Extracted records:
━━━━━━━━━━━━━━━━━━━━

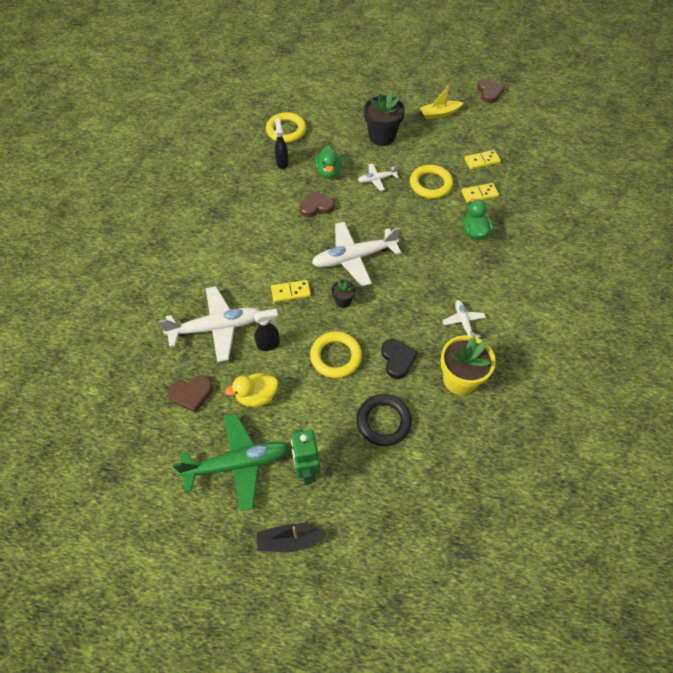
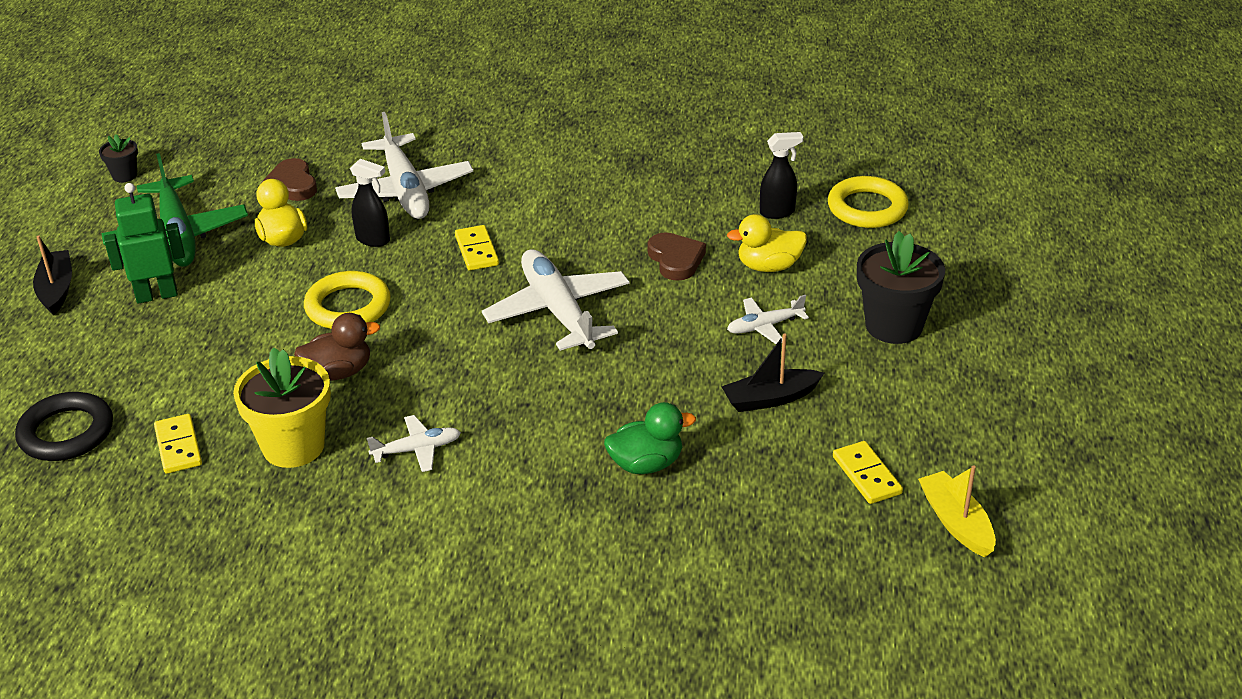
camera: 85 degrees right, 20 degrees down
black spray bottle [254,309,280,351] -> black spray bottle turned 45 degrees counterclockwise [350,159,390,247]
green duck [315,146,342,179] -> yellow duck [727,214,807,272]
black flower pot [332,280,356,308] -> black flower pot moved to [99,135,138,183]
black ring [356,394,412,446] -> black ring moved to [15,392,113,461]
white plane [358,164,399,191] -> white plane turned 90 degrees counterclockwise [727,295,809,344]
black heart [381,339,418,379] -> brown duck [294,313,380,381]
yellow ring [410,165,453,199] -> black boat [721,333,824,412]
yellow boat [420,83,463,119] -> yellow boat moved to [918,466,996,557]
yellow domino [461,183,499,203] -> yellow domino moved to [154,414,202,474]
brown heart [477,78,505,103] -> none

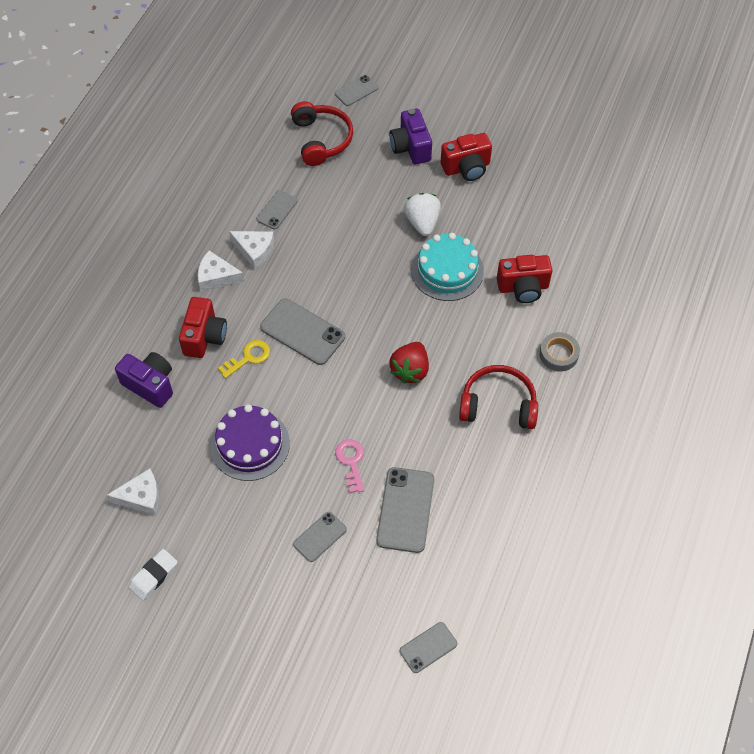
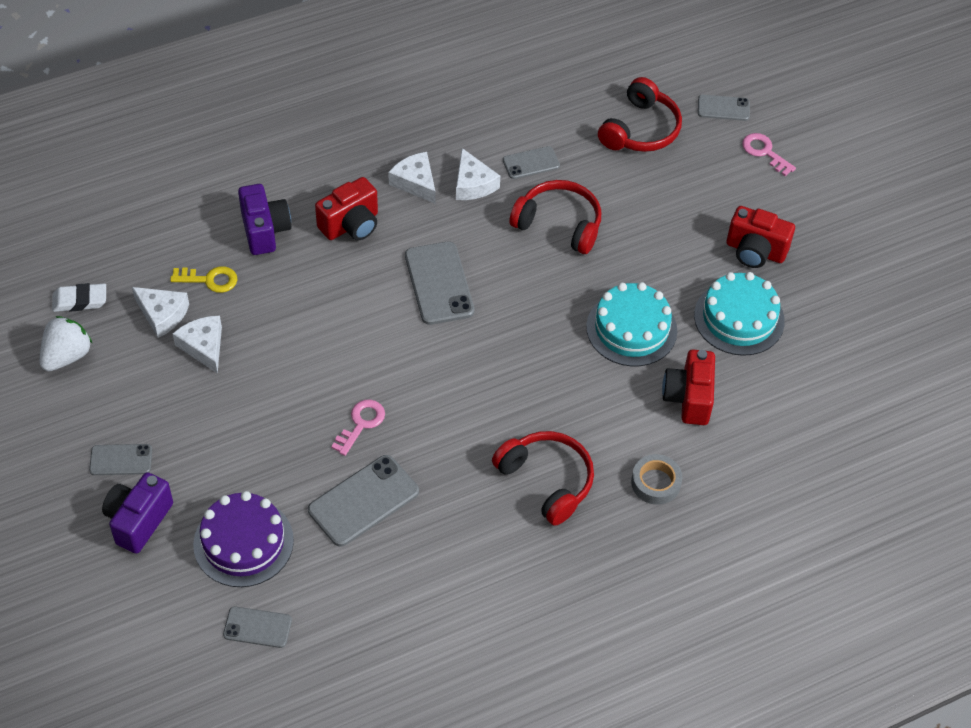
camera: 40 degrees right, 5 degrees down
white eraser [129,549,178,600] -> white eraser moved to [52,283,106,312]
purple cake [211,404,290,481] -> purple cake moved to [193,491,294,587]
yellow key [218,340,270,379] -> yellow key moved to [170,266,238,293]
grey phone [293,512,347,562] -> grey phone moved to [89,444,152,475]
purple camera [389,109,432,164] -> purple camera moved to [102,472,173,554]
red strawberry [390,342,429,384] -> none
white strawberry [404,193,441,236] -> white strawberry moved to [40,316,93,371]
red camera [497,255,552,303] -> red camera turned 60 degrees clockwise [662,350,715,425]
none -> white cheese [173,316,222,374]
none -> red headphones [509,180,601,254]
none -> turquoise cake [694,272,785,356]
none -> pink key [742,133,796,176]

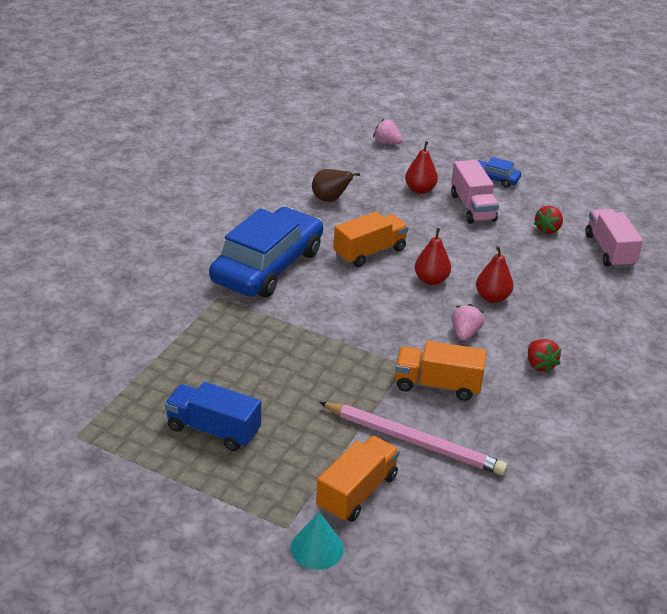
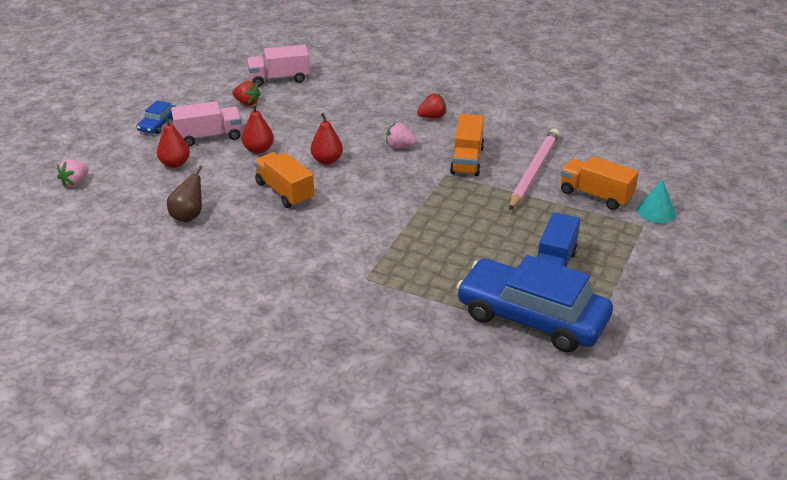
camera: 90 degrees left, 0 degrees up
blue car [209,207,323,297] -> blue car moved to [457,255,613,352]
red pear [476,246,513,303] -> red pear moved to [242,104,274,154]

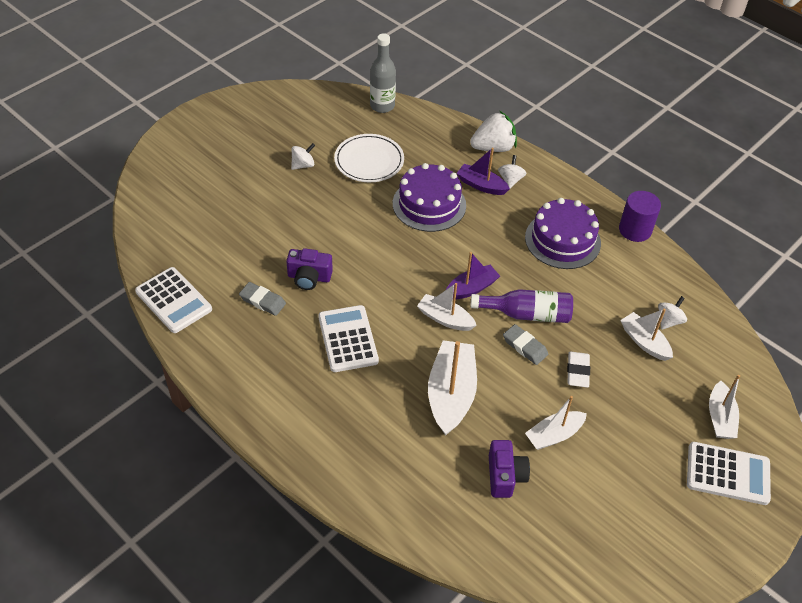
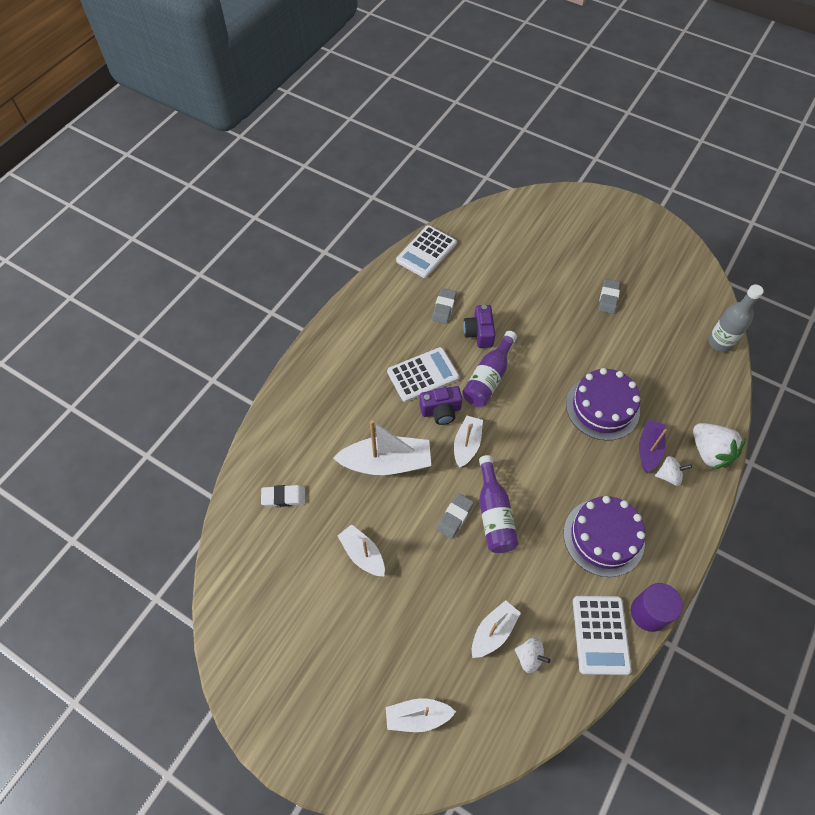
camera: 80 degrees right, 10 degrees up
white spinning top [291,143,315,170] -> grey eraser [599,279,620,314]
white plate [334,134,404,182] -> none
purple boat [446,252,500,300] -> none
purple camera [489,440,530,498] -> purple camera moved to [420,386,462,425]
white eraser [567,351,590,388] -> white eraser moved to [261,485,305,507]
white calculator [687,442,771,505] -> white calculator moved to [573,596,631,675]
none -> purple bottle [462,331,517,407]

━━━━━━━━━━━━━━━━━━━━

ACTION ITEM | Quote the records above exactly, from the first line through the line containing "purple cake [211,404,290,481]", and leave out the pictures.

RESPONSE BOX |
camera: 85 degrees right, 20 degrees down
black spray bottle [254,309,280,351] -> black spray bottle turned 45 degrees counterclockwise [350,159,390,247]
green duck [315,146,342,179] -> yellow duck [727,214,807,272]
black flower pot [332,280,356,308] -> black flower pot moved to [99,135,138,183]
black ring [356,394,412,446] -> black ring moved to [15,392,113,461]
white plane [358,164,399,191] -> white plane turned 90 degrees counterclockwise [727,295,809,344]
black heart [381,339,418,379] -> brown duck [294,313,380,381]
yellow ring [410,165,453,199] -> black boat [721,333,824,412]
yellow boat [420,83,463,119] -> yellow boat moved to [918,466,996,557]
yellow domino [461,183,499,203] -> yellow domino moved to [154,414,202,474]
brown heart [477,78,505,103] -> none

camera: 40 degrees right, 5 degrees down
white eraser [129,549,178,600] -> white eraser moved to [52,283,106,312]
purple cake [211,404,290,481] -> purple cake moved to [193,491,294,587]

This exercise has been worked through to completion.